◆ Instructions to follow
Examine each line of the data. Copy the line if it includes the word "DGND".

◆ Supplied records

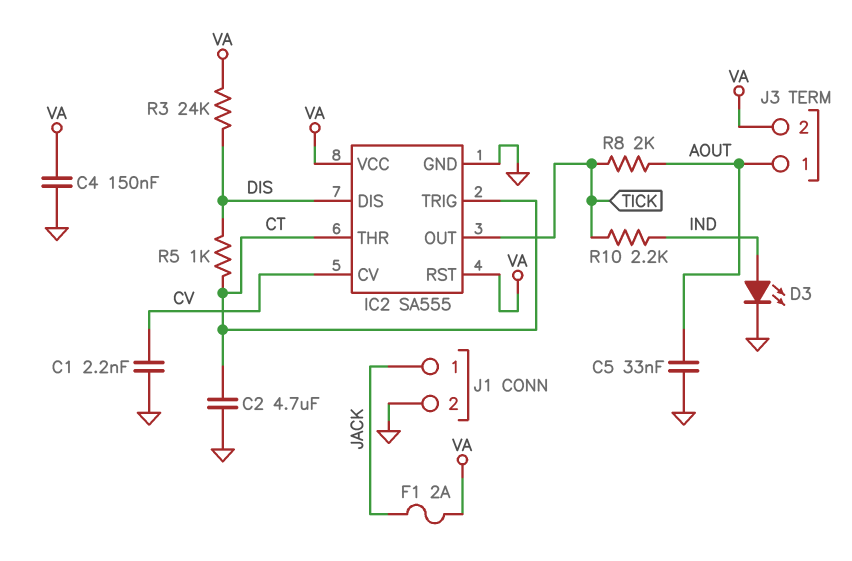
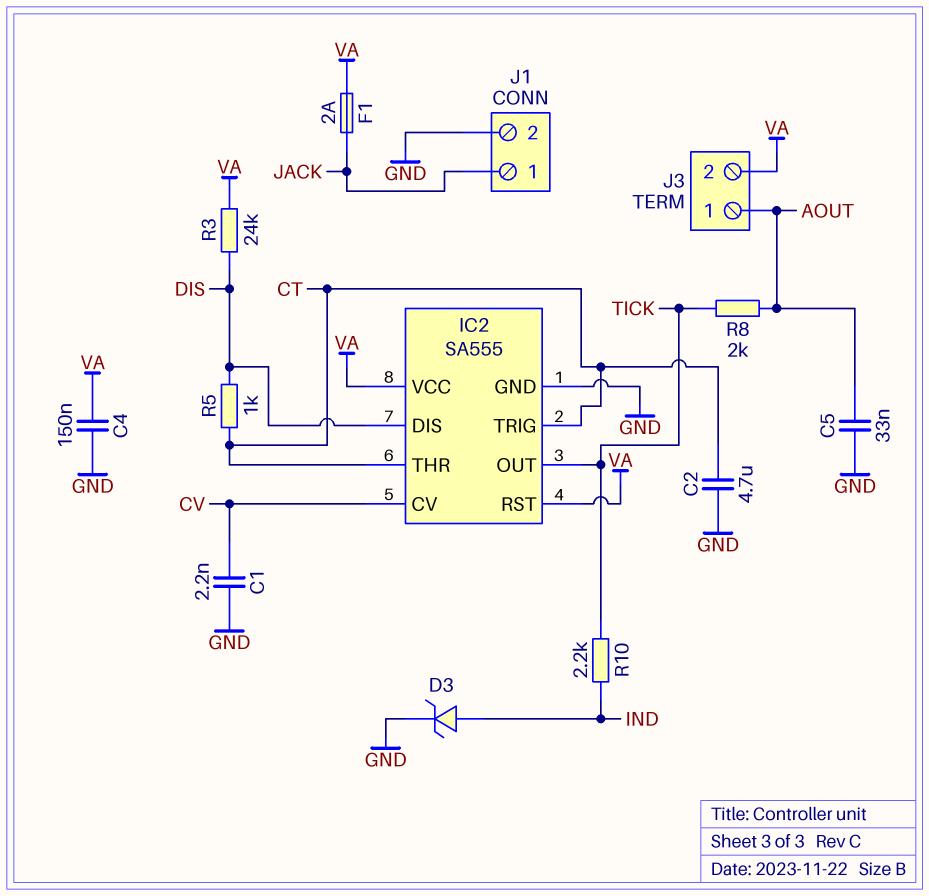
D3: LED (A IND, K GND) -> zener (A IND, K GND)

--

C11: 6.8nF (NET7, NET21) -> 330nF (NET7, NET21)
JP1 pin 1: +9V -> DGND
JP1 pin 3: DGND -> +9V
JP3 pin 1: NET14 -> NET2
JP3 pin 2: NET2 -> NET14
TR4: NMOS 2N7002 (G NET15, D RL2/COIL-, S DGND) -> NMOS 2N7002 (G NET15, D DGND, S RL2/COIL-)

◆ Answer section
JP1 pin 1: +9V -> DGND
JP1 pin 3: DGND -> +9V
TR4: NMOS 2N7002 (G NET15, D RL2/COIL-, S DGND) -> NMOS 2N7002 (G NET15, D DGND, S RL2/COIL-)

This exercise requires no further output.